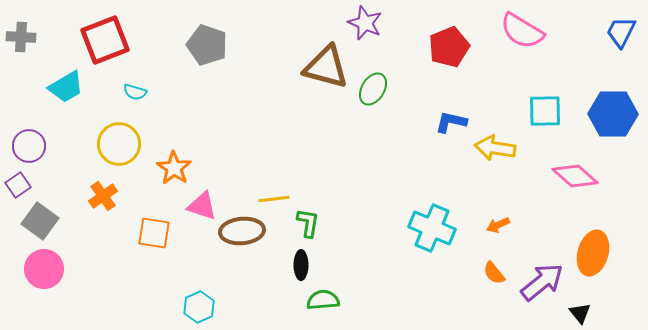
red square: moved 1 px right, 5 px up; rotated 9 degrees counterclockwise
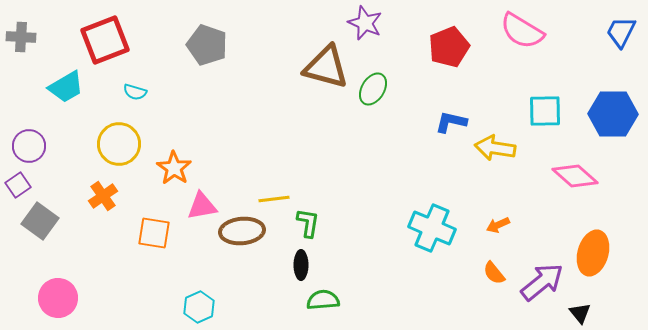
pink triangle: rotated 28 degrees counterclockwise
pink circle: moved 14 px right, 29 px down
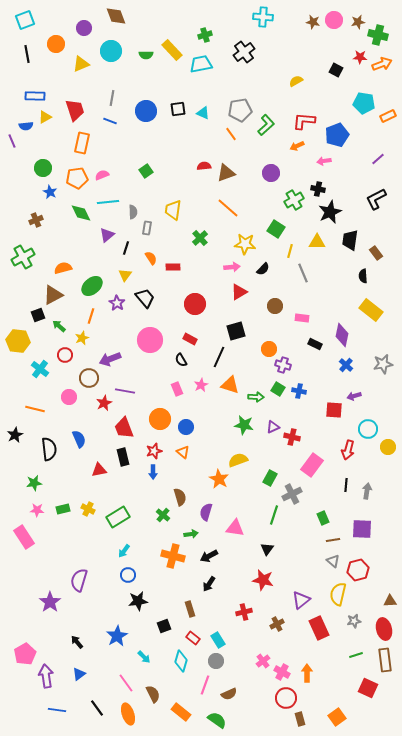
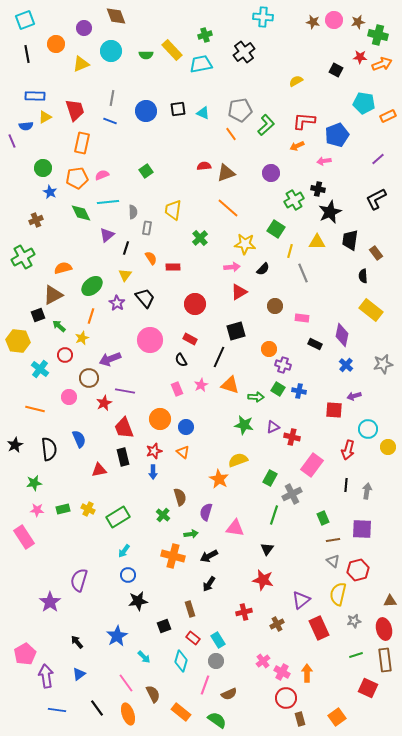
black star at (15, 435): moved 10 px down
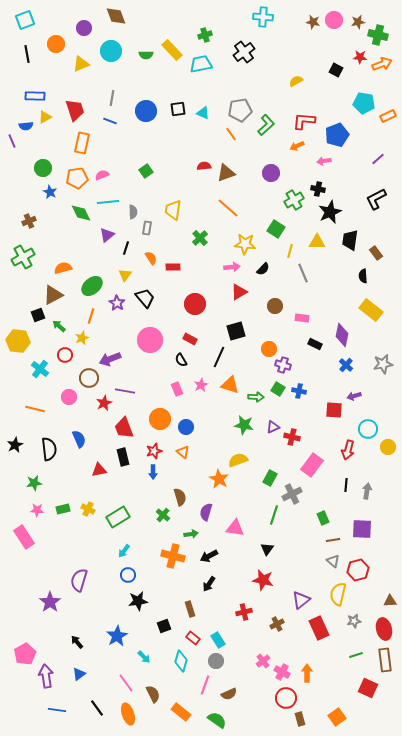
brown cross at (36, 220): moved 7 px left, 1 px down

____

:: TASK DETAILS ::
Update the lines of all the items above by replacing every "rotated" with "turned" and changing nothing else. Leave the pictures out.

:: WRITTEN ANSWER ::
red square: moved 1 px right, 5 px up; turned 9 degrees counterclockwise
pink triangle: turned 28 degrees counterclockwise
pink circle: moved 14 px right, 29 px down
black star at (15, 435): moved 10 px down
brown cross at (36, 220): moved 7 px left, 1 px down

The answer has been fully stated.